** WHAT IS NEEDED **
Write out, word for word, the part of the listing below that opens with the line containing "white brick E3:E4" and closes with the line containing "red tile F3:G6", keeping both of those lines and adding no others.

** MATERIAL SUPPLIED **
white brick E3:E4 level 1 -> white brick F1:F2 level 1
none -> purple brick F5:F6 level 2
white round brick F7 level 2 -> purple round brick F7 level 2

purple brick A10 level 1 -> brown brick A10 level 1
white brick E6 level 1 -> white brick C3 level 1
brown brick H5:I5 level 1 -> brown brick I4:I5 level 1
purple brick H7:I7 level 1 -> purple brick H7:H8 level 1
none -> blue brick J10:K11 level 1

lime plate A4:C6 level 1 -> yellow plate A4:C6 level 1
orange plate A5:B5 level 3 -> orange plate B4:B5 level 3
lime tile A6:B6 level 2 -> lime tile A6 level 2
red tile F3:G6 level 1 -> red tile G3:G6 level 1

* * *

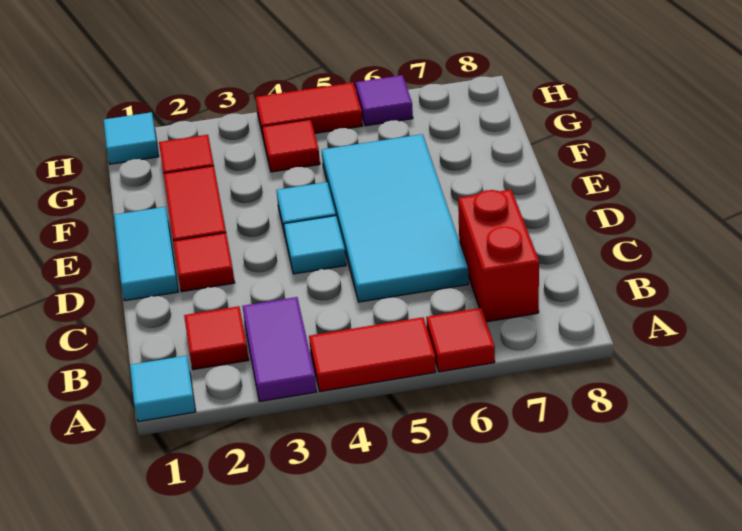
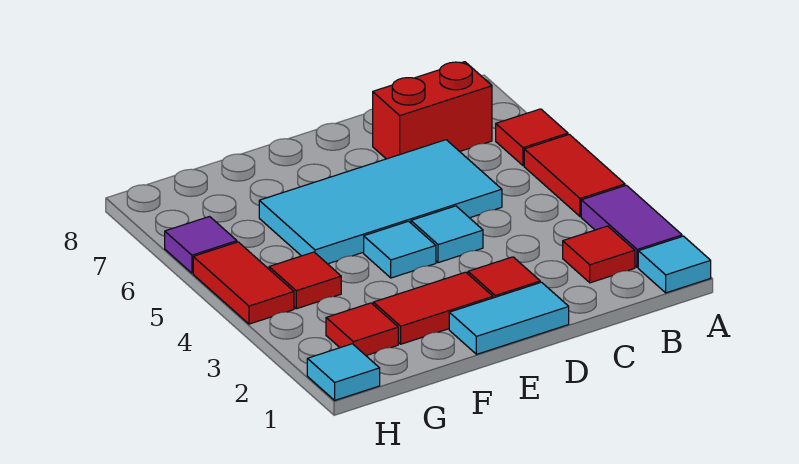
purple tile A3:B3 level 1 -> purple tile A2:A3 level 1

** SOLUTION **
white brick E3:E4 level 1 -> white brick F1:F2 level 1
none -> purple brick F5:F6 level 2
white round brick F7 level 2 -> purple round brick F7 level 2

purple brick A10 level 1 -> brown brick A10 level 1
white brick E6 level 1 -> white brick C3 level 1
brown brick H5:I5 level 1 -> brown brick I4:I5 level 1
purple brick H7:I7 level 1 -> purple brick H7:H8 level 1
none -> blue brick J10:K11 level 1

lime plate A4:C6 level 1 -> yellow plate A4:C6 level 1
orange plate A5:B5 level 3 -> orange plate B4:B5 level 3
lime tile A6:B6 level 2 -> lime tile A6 level 2
red tile F3:G6 level 1 -> red tile G3:G6 level 1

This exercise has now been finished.